[Saved entries]
::::::::
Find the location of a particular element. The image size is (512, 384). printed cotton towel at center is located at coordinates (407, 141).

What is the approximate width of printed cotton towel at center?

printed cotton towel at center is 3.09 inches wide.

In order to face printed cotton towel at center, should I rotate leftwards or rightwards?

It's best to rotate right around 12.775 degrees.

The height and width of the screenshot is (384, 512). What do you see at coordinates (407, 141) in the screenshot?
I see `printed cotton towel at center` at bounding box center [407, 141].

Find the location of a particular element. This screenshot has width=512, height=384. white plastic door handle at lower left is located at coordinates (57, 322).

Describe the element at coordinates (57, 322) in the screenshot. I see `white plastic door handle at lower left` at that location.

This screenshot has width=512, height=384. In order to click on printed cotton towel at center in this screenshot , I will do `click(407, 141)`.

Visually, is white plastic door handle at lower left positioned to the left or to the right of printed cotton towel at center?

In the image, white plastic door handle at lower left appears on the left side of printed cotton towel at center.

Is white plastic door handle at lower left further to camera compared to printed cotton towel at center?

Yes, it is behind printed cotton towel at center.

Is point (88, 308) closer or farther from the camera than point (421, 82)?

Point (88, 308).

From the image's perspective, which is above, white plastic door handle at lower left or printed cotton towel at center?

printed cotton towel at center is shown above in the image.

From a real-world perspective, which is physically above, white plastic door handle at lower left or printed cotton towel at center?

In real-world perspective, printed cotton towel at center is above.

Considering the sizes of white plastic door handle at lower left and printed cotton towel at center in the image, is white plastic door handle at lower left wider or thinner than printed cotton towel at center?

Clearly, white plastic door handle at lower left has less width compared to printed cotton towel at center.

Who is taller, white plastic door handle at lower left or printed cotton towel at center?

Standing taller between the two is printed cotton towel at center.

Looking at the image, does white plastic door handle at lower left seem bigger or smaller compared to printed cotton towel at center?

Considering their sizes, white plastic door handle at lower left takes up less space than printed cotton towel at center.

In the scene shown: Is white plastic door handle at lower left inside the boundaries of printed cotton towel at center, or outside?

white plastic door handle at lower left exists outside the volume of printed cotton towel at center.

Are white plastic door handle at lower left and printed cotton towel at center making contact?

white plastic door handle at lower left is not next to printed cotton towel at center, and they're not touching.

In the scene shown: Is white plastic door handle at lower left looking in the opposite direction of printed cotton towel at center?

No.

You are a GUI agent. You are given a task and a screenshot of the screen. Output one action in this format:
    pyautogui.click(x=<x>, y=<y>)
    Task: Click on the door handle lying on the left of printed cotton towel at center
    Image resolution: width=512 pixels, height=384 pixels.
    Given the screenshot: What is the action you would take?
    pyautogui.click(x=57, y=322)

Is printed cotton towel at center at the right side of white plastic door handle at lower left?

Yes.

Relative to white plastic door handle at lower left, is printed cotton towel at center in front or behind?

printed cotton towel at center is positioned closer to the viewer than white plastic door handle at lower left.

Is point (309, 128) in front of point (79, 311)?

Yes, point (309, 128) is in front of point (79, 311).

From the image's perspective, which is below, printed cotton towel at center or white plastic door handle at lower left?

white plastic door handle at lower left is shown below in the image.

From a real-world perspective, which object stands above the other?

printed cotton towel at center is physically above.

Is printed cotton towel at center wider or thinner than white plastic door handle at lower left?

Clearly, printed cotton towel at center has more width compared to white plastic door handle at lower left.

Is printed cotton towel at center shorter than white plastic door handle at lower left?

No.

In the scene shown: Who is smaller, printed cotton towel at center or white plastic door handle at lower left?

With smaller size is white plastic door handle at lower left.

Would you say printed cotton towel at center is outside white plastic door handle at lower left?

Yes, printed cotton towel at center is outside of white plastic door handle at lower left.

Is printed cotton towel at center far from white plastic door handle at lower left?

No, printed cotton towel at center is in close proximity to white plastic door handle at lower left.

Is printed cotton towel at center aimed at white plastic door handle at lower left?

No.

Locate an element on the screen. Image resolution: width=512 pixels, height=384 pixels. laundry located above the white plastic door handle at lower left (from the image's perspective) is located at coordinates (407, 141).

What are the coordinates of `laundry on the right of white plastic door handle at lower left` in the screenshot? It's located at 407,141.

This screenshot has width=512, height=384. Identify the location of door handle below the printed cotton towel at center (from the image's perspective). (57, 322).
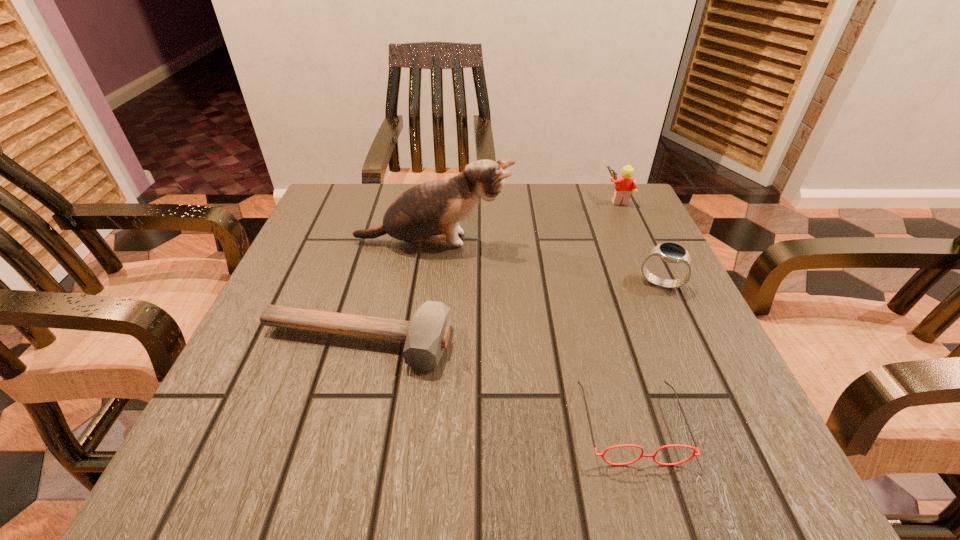
In order to click on free space between the fourth shortest object and the nearest object in this screenshot , I will do `click(624, 310)`.

Find the location of a particular element. The height and width of the screenshot is (540, 960). free spot between the nearest object and the fourth nearest object is located at coordinates (532, 332).

Choose which object is the nearest neighbor to the Lego. Please provide its 2D coordinates. Your answer should be formatted as a tuple, i.e. [(x, y)], where the tuple contains the x and y coordinates of a point satisfying the conditions above.

[(670, 252)]

You are a GUI agent. You are given a task and a screenshot of the screen. Output one action in this format:
    pyautogui.click(x=<x>, y=<y>)
    Task: Click on the object that is the fourth closest to the Lego
    This screenshot has height=540, width=960.
    Given the screenshot: What is the action you would take?
    pyautogui.click(x=425, y=337)

The image size is (960, 540). I want to click on blank area in the image that satisfies the following two spatial constraints: 1. in front of the Lego with the accessory visible; 2. on the front-facing side of the spectacles, so click(x=718, y=422).

Locate an element on the screen. The height and width of the screenshot is (540, 960). blank area in the image that satisfies the following two spatial constraints: 1. on the back side of the watch; 2. on the right side of the mallet is located at coordinates (372, 284).

The height and width of the screenshot is (540, 960). Identify the location of blank space that satisfies the following two spatial constraints: 1. in front of the third shortest object with the accessory visible; 2. on the left side of the farthest object. (656, 284).

At what (x,y) coordinates should I click in order to perform the action: click on vacant region that satisfies the following two spatial constraints: 1. at the face of the third farthest object; 2. on the left side of the fourth nearest object. Please return your answer as a coordinate pair (x, y). This screenshot has height=540, width=960. Looking at the image, I should click on (427, 284).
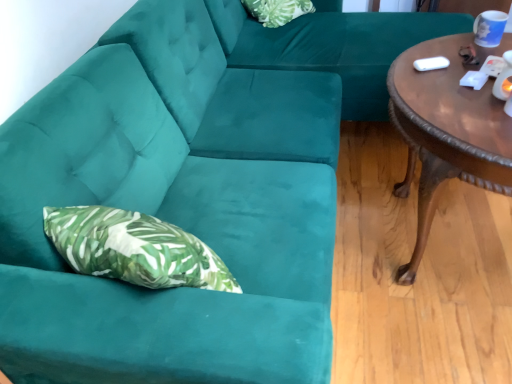
Question: From a real-world perspective, is velvet green couch at center on brown polished wood coffee table at right?

Choices:
 (A) no
 (B) yes

Answer: (B)

Question: Is velvet green couch at center turned away from brown polished wood coffee table at right?

Choices:
 (A) yes
 (B) no

Answer: (B)

Question: From the image's perspective, is velvet green couch at center above brown polished wood coffee table at right?

Choices:
 (A) no
 (B) yes

Answer: (B)

Question: Does velvet green couch at center come in front of brown polished wood coffee table at right?

Choices:
 (A) yes
 (B) no

Answer: (B)

Question: Is velvet green couch at center bigger than brown polished wood coffee table at right?

Choices:
 (A) no
 (B) yes

Answer: (B)

Question: Is point (414, 14) positioned closer to the camera than point (262, 11)?

Choices:
 (A) closer
 (B) farther

Answer: (A)

Question: Considering their positions, is velvet green couch at center located in front of or behind green leafy fabric pillow at upper center?

Choices:
 (A) behind
 (B) front

Answer: (B)

Question: Looking at their shapes, would you say velvet green couch at center is wider or thinner than green leafy fabric pillow at upper center?

Choices:
 (A) thin
 (B) wide

Answer: (B)

Question: Is velvet green couch at center taller or shorter than green leafy fabric pillow at upper center?

Choices:
 (A) short
 (B) tall

Answer: (B)

Question: Looking at their shapes, would you say brown polished wood coffee table at right is wider or thinner than green leafy fabric pillow at upper center?

Choices:
 (A) wide
 (B) thin

Answer: (A)

Question: Is point (477, 158) closer or farther from the camera than point (292, 13)?

Choices:
 (A) farther
 (B) closer

Answer: (B)

Question: Considering their positions, is brown polished wood coffee table at right located in front of or behind green leafy fabric pillow at upper center?

Choices:
 (A) behind
 (B) front

Answer: (B)

Question: In terms of height, does brown polished wood coffee table at right look taller or shorter compared to green leafy fabric pillow at upper center?

Choices:
 (A) short
 (B) tall

Answer: (B)

Question: From the image's perspective, is velvet green couch at center positioned above or below brown polished wood coffee table at right?

Choices:
 (A) above
 (B) below

Answer: (A)

Question: From a real-world perspective, is velvet green couch at center above or below brown polished wood coffee table at right?

Choices:
 (A) below
 (B) above

Answer: (B)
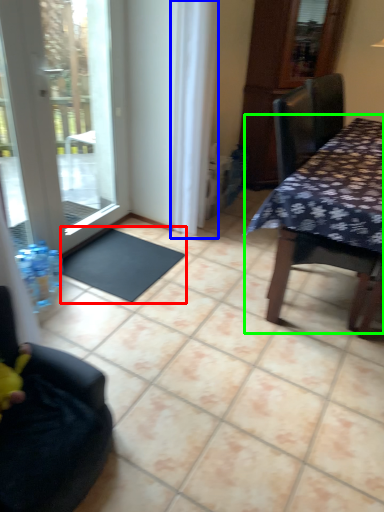
Question: Estimate the real-world distances between objects in this image. Which object is farther from doormat (highlighted by a red box), curtain (highlighted by a blue box) or table (highlighted by a green box)?

Choices:
 (A) curtain
 (B) table

Answer: (B)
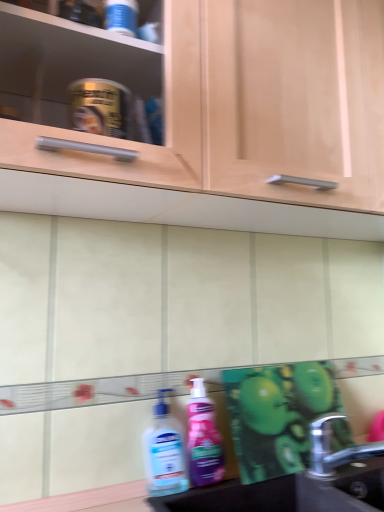
Question: Does pink glossy lotion at lower center, which is counted as the second cleaning product, starting from the left, have a lesser width compared to silver metallic faucet at lower right?

Choices:
 (A) no
 (B) yes

Answer: (B)

Question: From a real-world perspective, is pink glossy lotion at lower center, marked as the first cleaning product in a right-to-left arrangement, positioned over silver metallic faucet at lower right based on gravity?

Choices:
 (A) no
 (B) yes

Answer: (B)

Question: Does pink glossy lotion at lower center, which is counted as the second cleaning product, starting from the left, appear on the left side of silver metallic faucet at lower right?

Choices:
 (A) no
 (B) yes

Answer: (B)

Question: Is pink glossy lotion at lower center, marked as the first cleaning product in a right-to-left arrangement, smaller than silver metallic faucet at lower right?

Choices:
 (A) no
 (B) yes

Answer: (B)

Question: Can you confirm if pink glossy lotion at lower center, marked as the first cleaning product in a right-to-left arrangement, is taller than silver metallic faucet at lower right?

Choices:
 (A) yes
 (B) no

Answer: (A)

Question: Considering the relative positions of matte wood cabinet at upper center and pink glossy lotion at lower center, marked as the first cleaning product in a right-to-left arrangement, in the image provided, is matte wood cabinet at upper center to the left of pink glossy lotion at lower center, marked as the first cleaning product in a right-to-left arrangement, from the viewer's perspective?

Choices:
 (A) yes
 (B) no

Answer: (B)

Question: Is matte wood cabinet at upper center facing away from pink glossy lotion at lower center, which is counted as the second cleaning product, starting from the left?

Choices:
 (A) yes
 (B) no

Answer: (B)

Question: Is matte wood cabinet at upper center not inside pink glossy lotion at lower center, which is counted as the second cleaning product, starting from the left?

Choices:
 (A) no
 (B) yes

Answer: (B)

Question: Is pink glossy lotion at lower center, marked as the first cleaning product in a right-to-left arrangement, completely or partially inside matte wood cabinet at upper center?

Choices:
 (A) no
 (B) yes

Answer: (A)

Question: Can you see matte wood cabinet at upper center touching pink glossy lotion at lower center, marked as the first cleaning product in a right-to-left arrangement?

Choices:
 (A) yes
 (B) no

Answer: (B)

Question: Does matte wood cabinet at upper center appear on the right side of pink glossy lotion at lower center, marked as the first cleaning product in a right-to-left arrangement?

Choices:
 (A) no
 (B) yes

Answer: (B)

Question: Is black matte sink at lower right positioned behind matte wood cabinet at upper center?

Choices:
 (A) no
 (B) yes

Answer: (B)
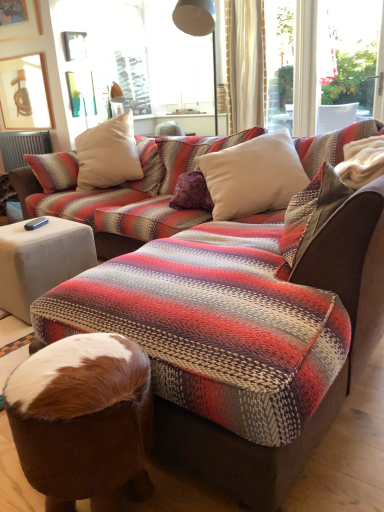
Identify the location of free space above white fabric side table at lower left (from a real-world perspective). This screenshot has height=512, width=384. (28, 224).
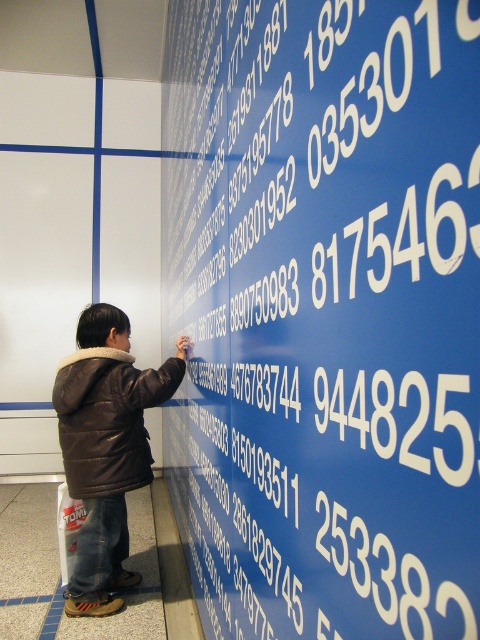
Does blue matte wall at center have a larger size compared to black leather jacket at left?

Indeed, blue matte wall at center has a larger size compared to black leather jacket at left.

Does point (208, 241) come in front of point (88, 380)?

That is True.

Is point (173, 500) behind point (80, 481)?

Yes, point (173, 500) is behind point (80, 481).

What are the coordinates of `blue matte wall at center` in the screenshot? It's located at (324, 314).

Between brown leather jacket at center and black leather jacket at left, which one has more height?

brown leather jacket at center

Is point (74, 368) positioned in front of point (81, 435)?

That is False.

The height and width of the screenshot is (640, 480). What do you see at coordinates (107, 448) in the screenshot?
I see `brown leather jacket at center` at bounding box center [107, 448].

Locate an element on the screen. Image resolution: width=480 pixels, height=640 pixels. brown leather jacket at center is located at coordinates (107, 448).

From the picture: Which is more to the right, blue matte wall at center or brown leather jacket at center?

Positioned to the right is blue matte wall at center.

Is point (203, 422) positioned after point (119, 540)?

That is False.

Locate an element on the screen. The width and height of the screenshot is (480, 640). blue matte wall at center is located at coordinates click(324, 314).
::::::::
Exercise instructions:
Copy out the lines from the start of the listing through the line containing "It's best to", substituting "striped cotton towel" for "printed cotton towel" each time it appears and leaving everything else unchanged.

Result of this exercise:
Find the location of a particular element. The image size is (512, 384). striped cotton towel at center is located at coordinates (407, 141).

What is the approximate width of striped cotton towel at center?

striped cotton towel at center is 3.09 inches wide.

In order to face striped cotton towel at center, should I rotate leftwards or rightwards?

It's best to rotate right around 12.775 degrees.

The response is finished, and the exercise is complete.